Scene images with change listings
▬▬▬

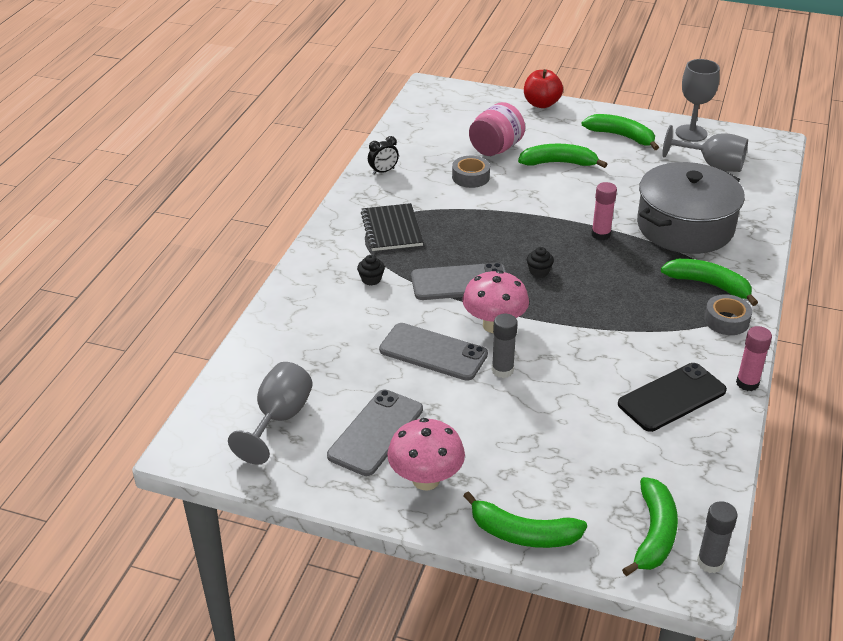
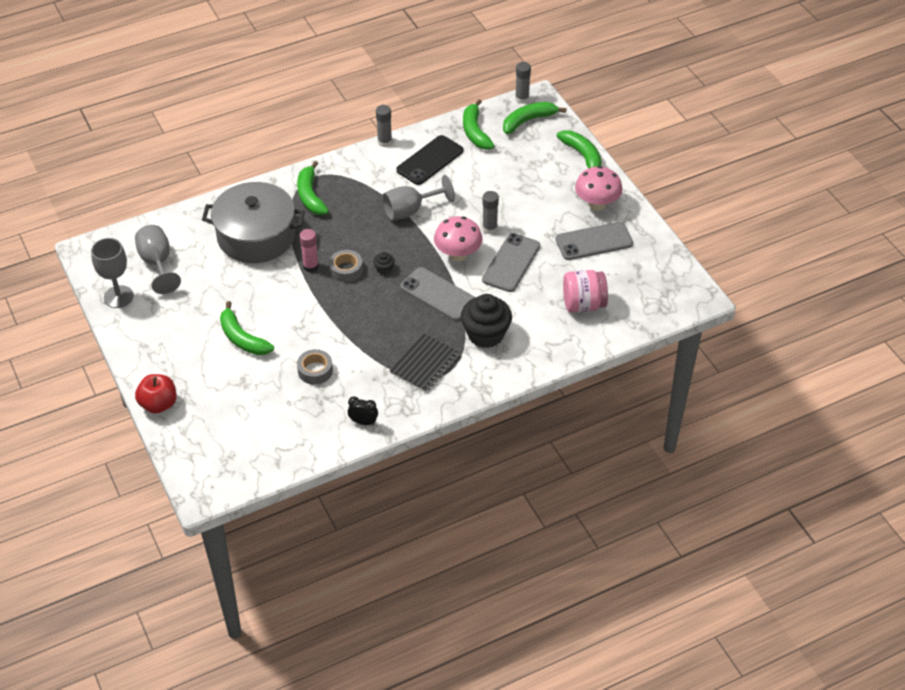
camera: 135 degrees left, 10 degrees up
(279, 419) = (635, 282): grey goblet -> grey goblet (410, 210)
(371, 279) = (485, 334): black cupcake -> black cupcake, size x2.30
(433, 352) = (511, 263): grey phone -> grey phone turned 45 degrees clockwise
(495, 149) = (260, 384): pink jar -> pink jar (583, 304)
(621, 136) = (164, 329): green banana -> green banana (475, 132)
(672, 397) = (430, 160): black phone -> black phone turned 60 degrees counterclockwise
(726, 320) = (338, 173): grey tape -> grey tape (346, 270)
(747, 383) = (384, 142): pink glue stick -> grey glue stick

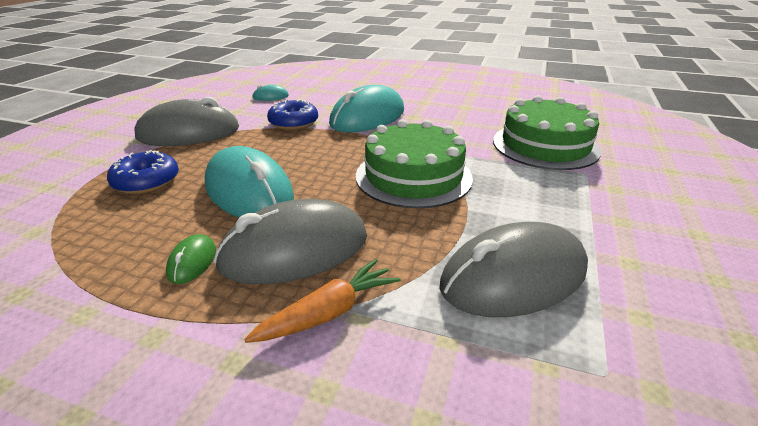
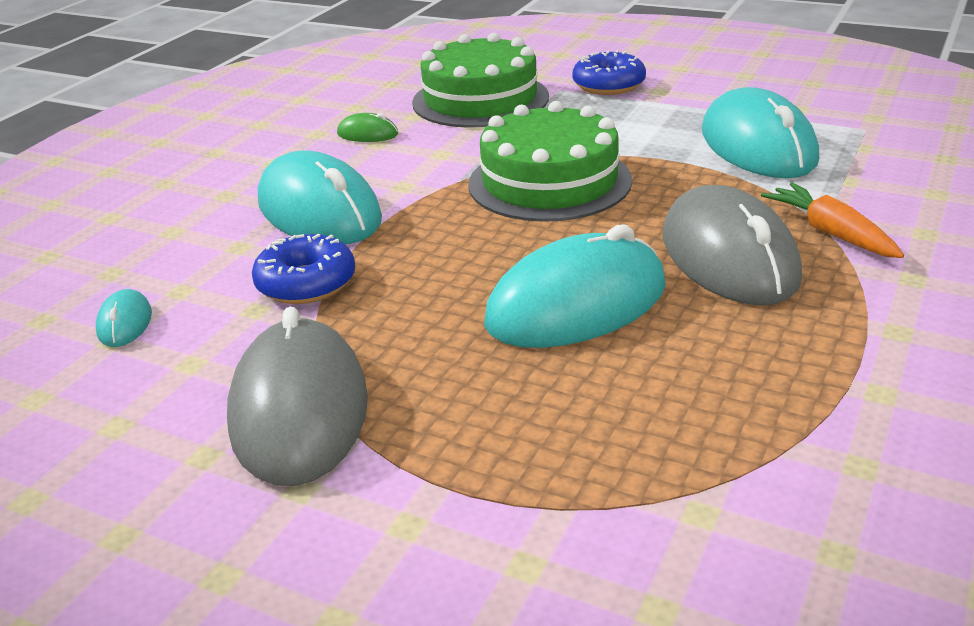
camera: 80 degrees left, 0 degrees up
(146, 182) = (527, 420): blue donut -> blue donut (608, 85)
(192, 262) = (762, 327): green mouse -> green mouse (367, 134)
(513, 277) = (758, 146): grey mouse -> turquoise mouse

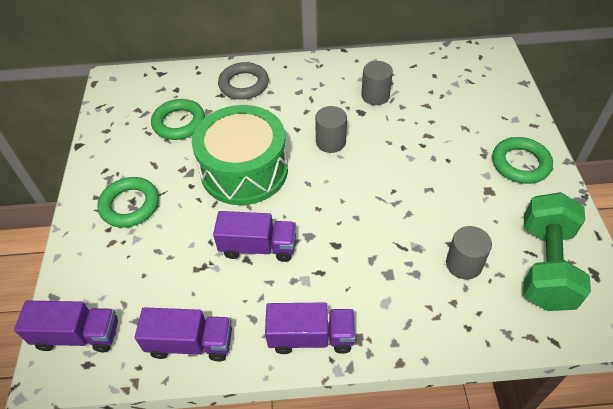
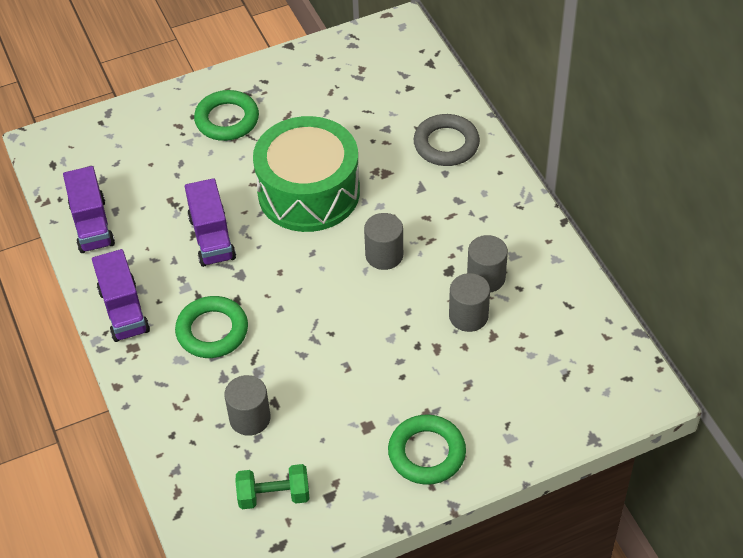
camera: 70 degrees right, 0 degrees up
(78, 335) = (77, 146): purple truck -> none
(179, 123) = (356, 111): green ring -> green ring (212, 331)
(405, 112) = (468, 316): none -> grey cylinder
(545, 265) = (274, 496): green dumbbell -> green dumbbell, size x0.56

▬▬▬

### What is expected
Lines starting at the one with "(279, 419) = (635, 282): grey" and ending at the last line of the entries above must be restated word for word, with pictures omitted.

### Response to this exercise
(279, 419) = (635, 282): grey goblet -> grey goblet (410, 210)
(371, 279) = (485, 334): black cupcake -> black cupcake, size x2.30
(433, 352) = (511, 263): grey phone -> grey phone turned 45 degrees clockwise
(495, 149) = (260, 384): pink jar -> pink jar (583, 304)
(621, 136) = (164, 329): green banana -> green banana (475, 132)
(672, 397) = (430, 160): black phone -> black phone turned 60 degrees counterclockwise
(726, 320) = (338, 173): grey tape -> grey tape (346, 270)
(747, 383) = (384, 142): pink glue stick -> grey glue stick

camera: 80 degrees left, 0 degrees up
(146, 182) = (527, 420): blue donut -> blue donut (608, 85)
(192, 262) = (762, 327): green mouse -> green mouse (367, 134)
(513, 277) = (758, 146): grey mouse -> turquoise mouse

camera: 70 degrees right, 0 degrees up
(78, 335) = (77, 146): purple truck -> none
(179, 123) = (356, 111): green ring -> green ring (212, 331)
(405, 112) = (468, 316): none -> grey cylinder
(545, 265) = (274, 496): green dumbbell -> green dumbbell, size x0.56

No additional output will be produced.